- _DIRECTIONS FOR THIS TASK_:
All the lines below need retyping exactly, apart from the images.
Top of PROVIDED ENTRIES
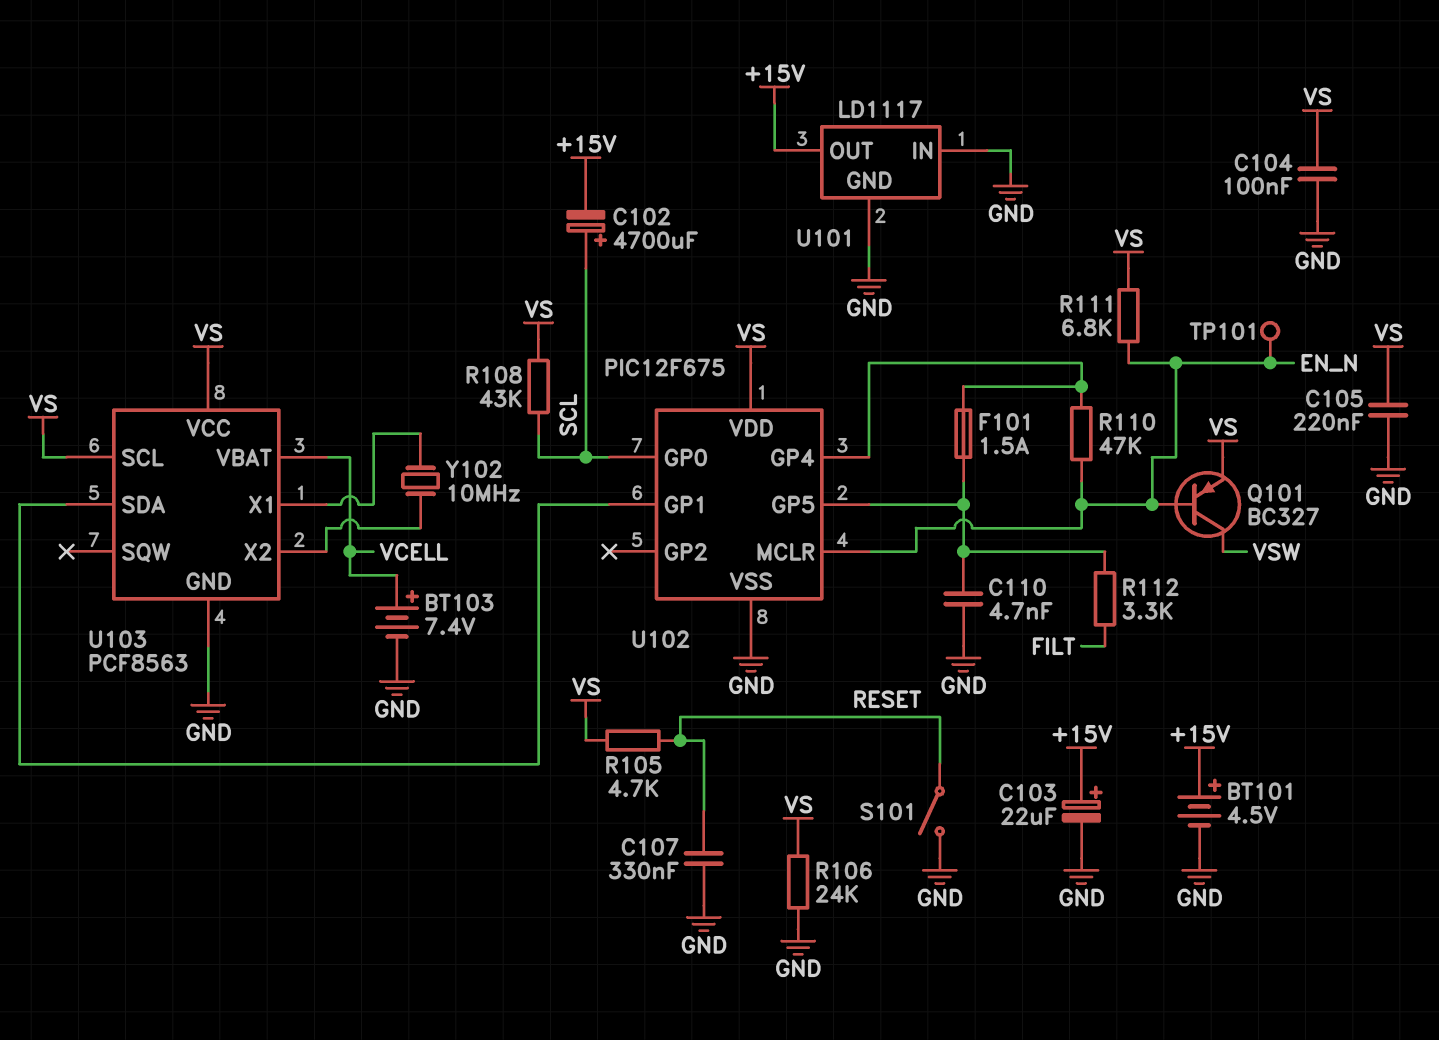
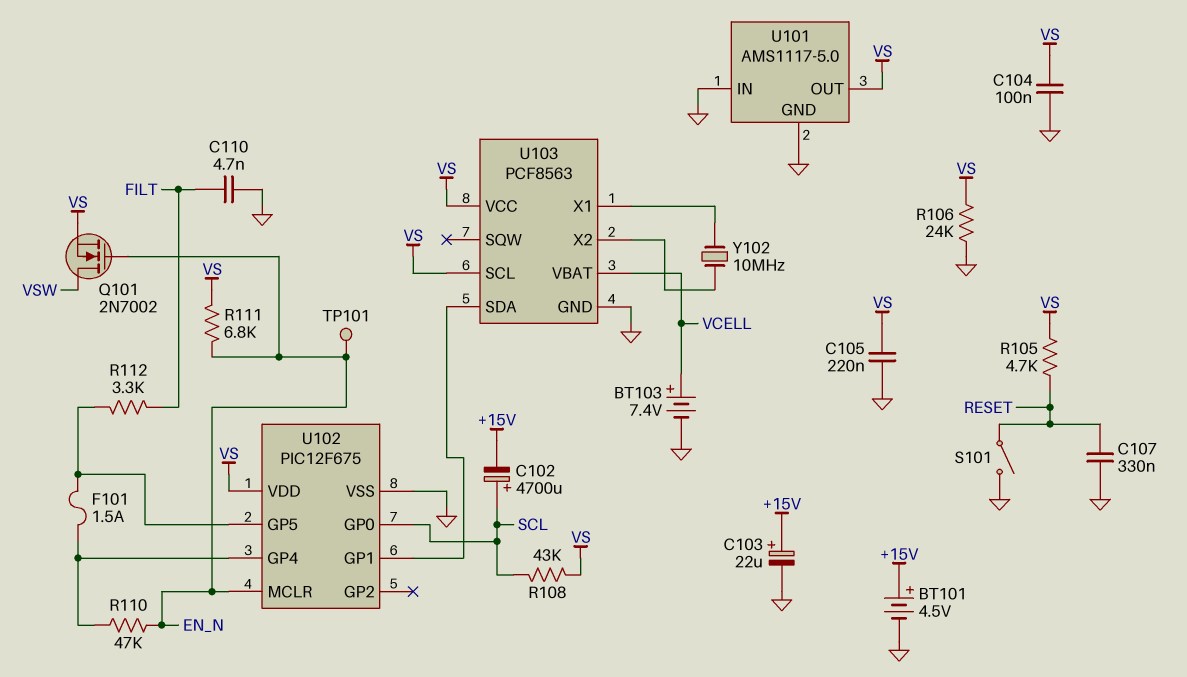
C110: 4.7nF (GND, U102/GP5) -> 4.7nF (FILT, GND)
Q101: PNP BC327 (B EN_N, C VSW, E VS) -> NMOS 2N7002 (G EN_N, D VSW, S VS)
U101: LD1117 -> AMS1117-5.0
U101 pin OUT: +15V -> VS

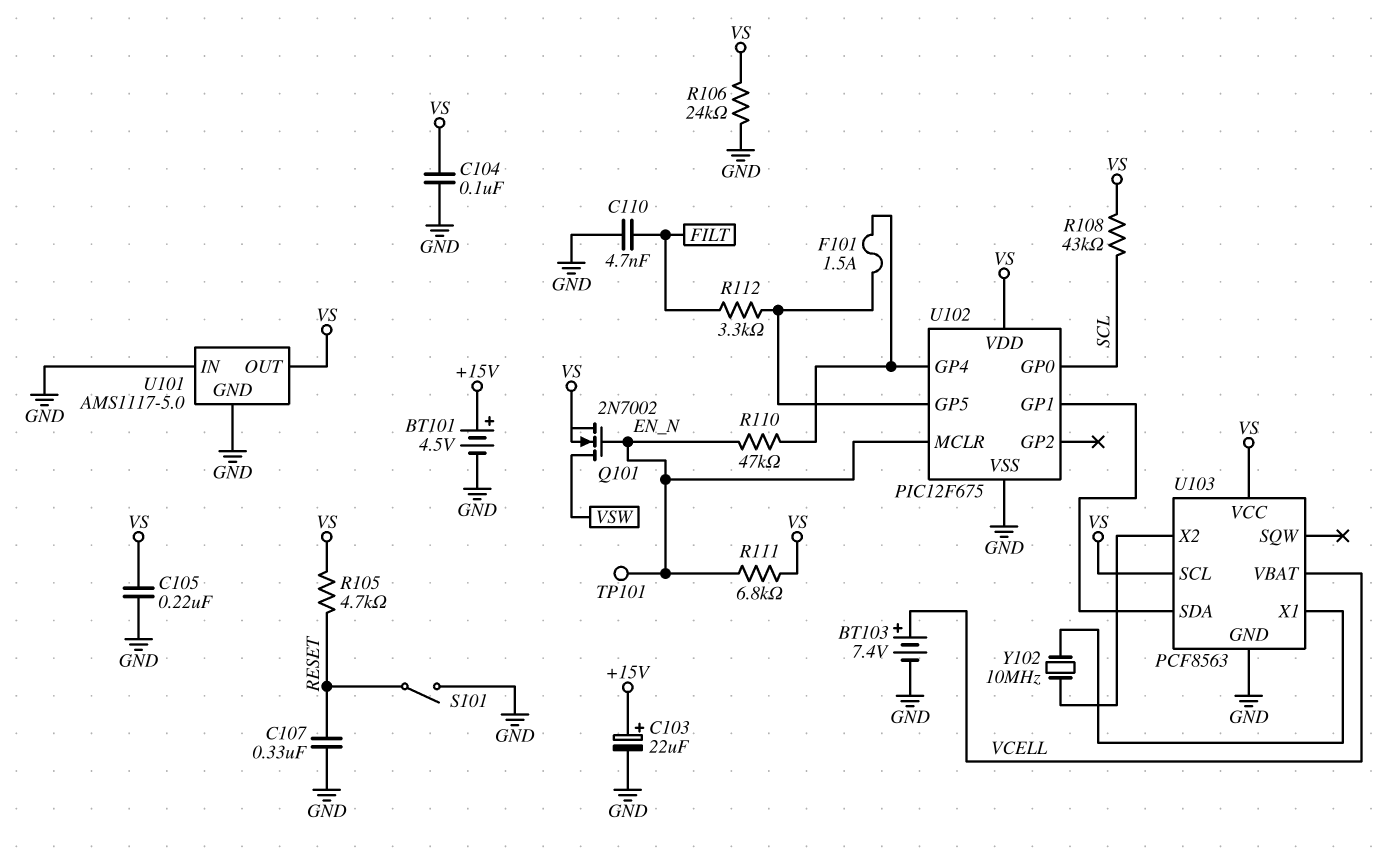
C102: 4700uF (plus SCL, minus +15V) -> none

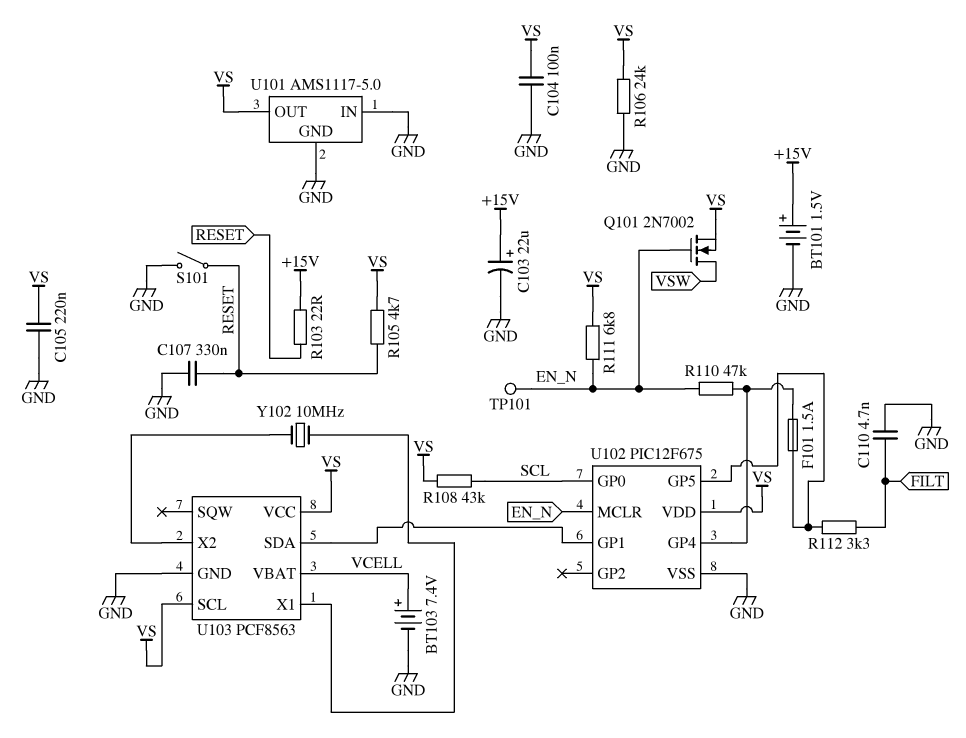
BT101: 4.5V (plus +15V, minus GND) -> 1.5V (plus +15V, minus GND)
R103: none -> 22 (+15V, RESET)

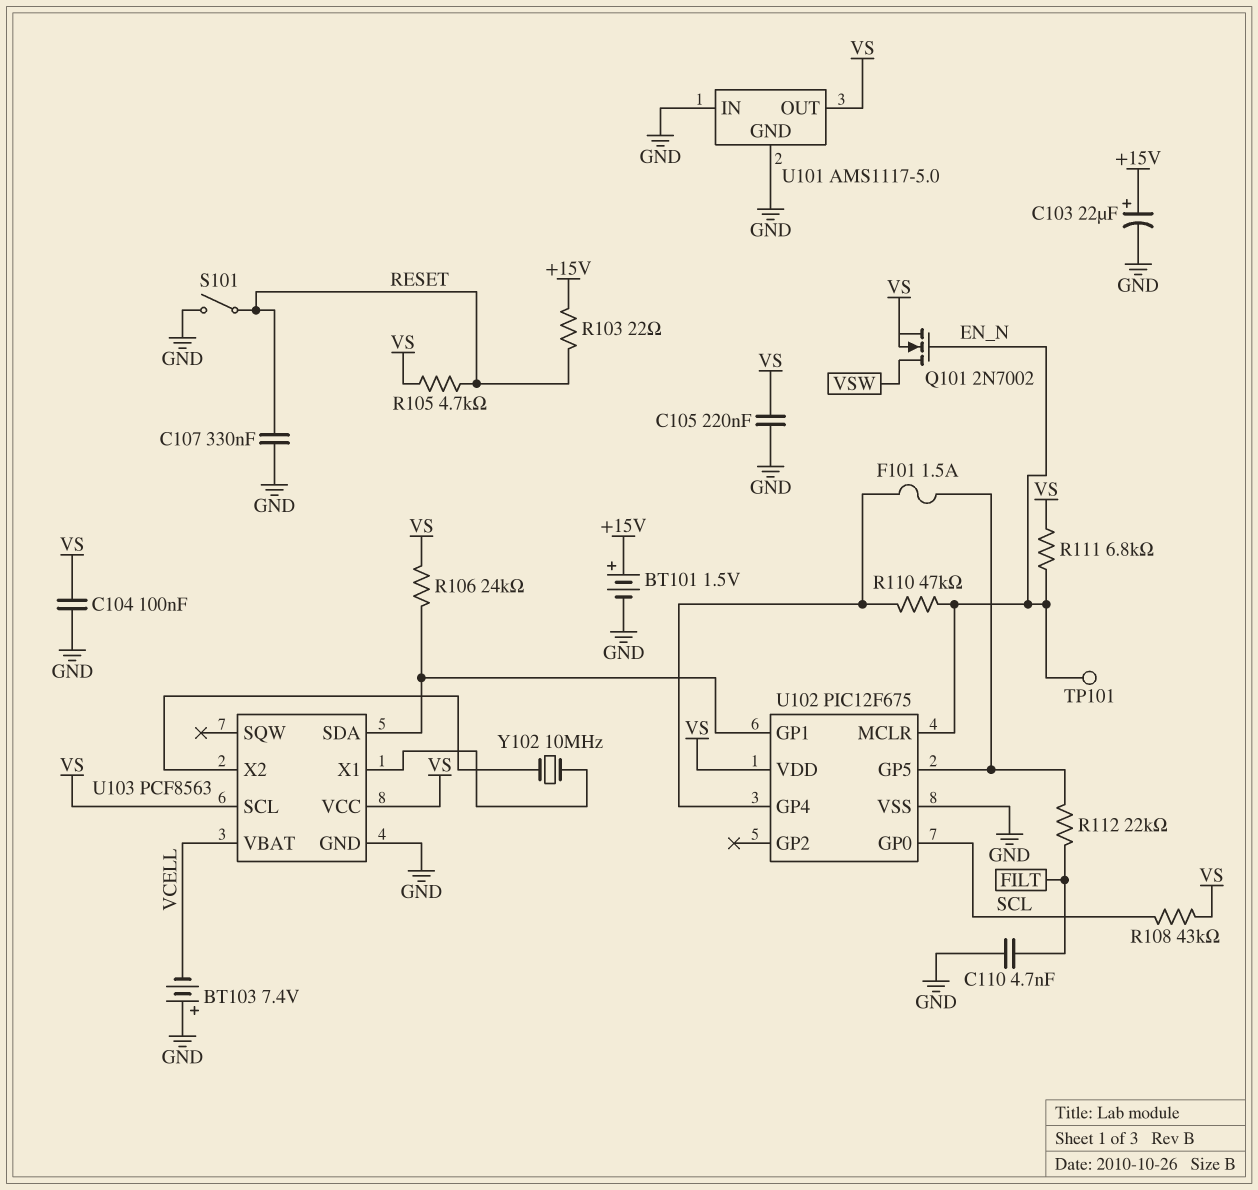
BT103: 7.4V (plus VCELL, minus GND) -> 7.4V (plus GND, minus VCELL)
R106: 24k (GND, VS) -> 24k (U102/GP1, VS)
R112: 3.3k (FILT, U102/GP5) -> 22k (FILT, U102/GP5)

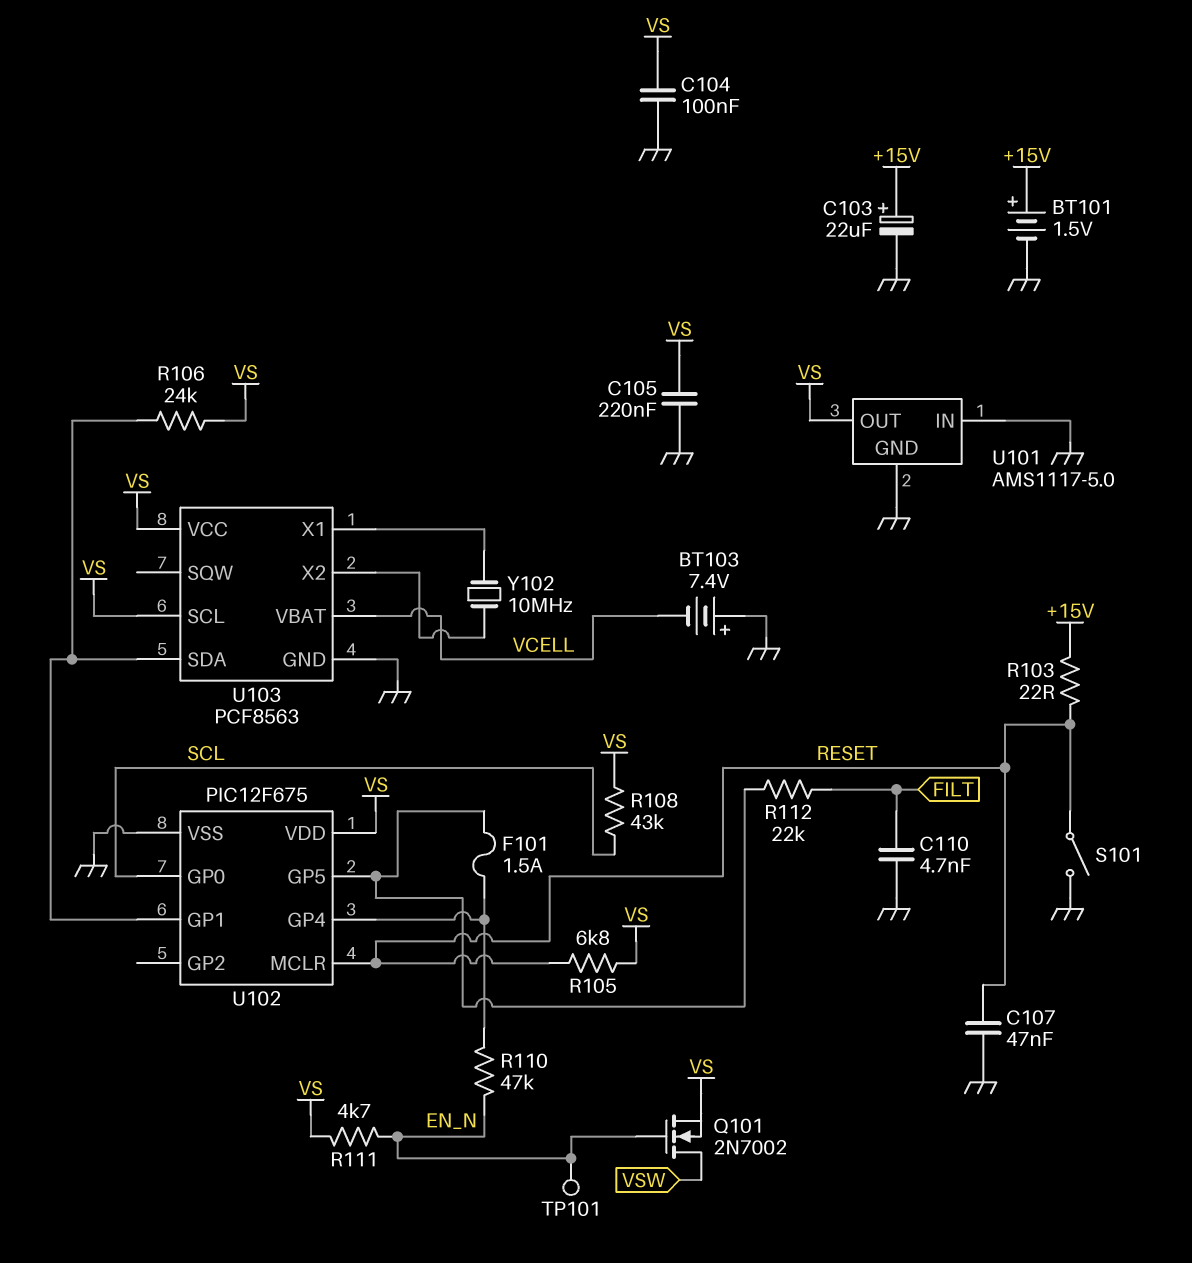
C107: 330nF (GND, RESET) -> 47nF (GND, RESET)
R105: 4.7k (RESET, VS) -> 6.8k (RESET, VS)
R111: 6.8k (EN_N, VS) -> 4.7k (EN_N, VS)
U102 pin MCLR: EN_N -> RESET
Bottom of PROVIDED ENTRIES
- _EXERCISE ANSWER_:
C110: 4.7nF (GND, U102/GP5) -> 4.7nF (FILT, GND)
Q101: PNP BC327 (B EN_N, C VSW, E VS) -> NMOS 2N7002 (G EN_N, D VSW, S VS)
U101: LD1117 -> AMS1117-5.0
U101 pin OUT: +15V -> VS

C102: 4700uF (plus SCL, minus +15V) -> none

BT101: 4.5V (plus +15V, minus GND) -> 1.5V (plus +15V, minus GND)
R103: none -> 22 (+15V, RESET)

BT103: 7.4V (plus VCELL, minus GND) -> 7.4V (plus GND, minus VCELL)
R106: 24k (GND, VS) -> 24k (U102/GP1, VS)
R112: 3.3k (FILT, U102/GP5) -> 22k (FILT, U102/GP5)

C107: 330nF (GND, RESET) -> 47nF (GND, RESET)
R105: 4.7k (RESET, VS) -> 6.8k (RESET, VS)
R111: 6.8k (EN_N, VS) -> 4.7k (EN_N, VS)
U102 pin MCLR: EN_N -> RESET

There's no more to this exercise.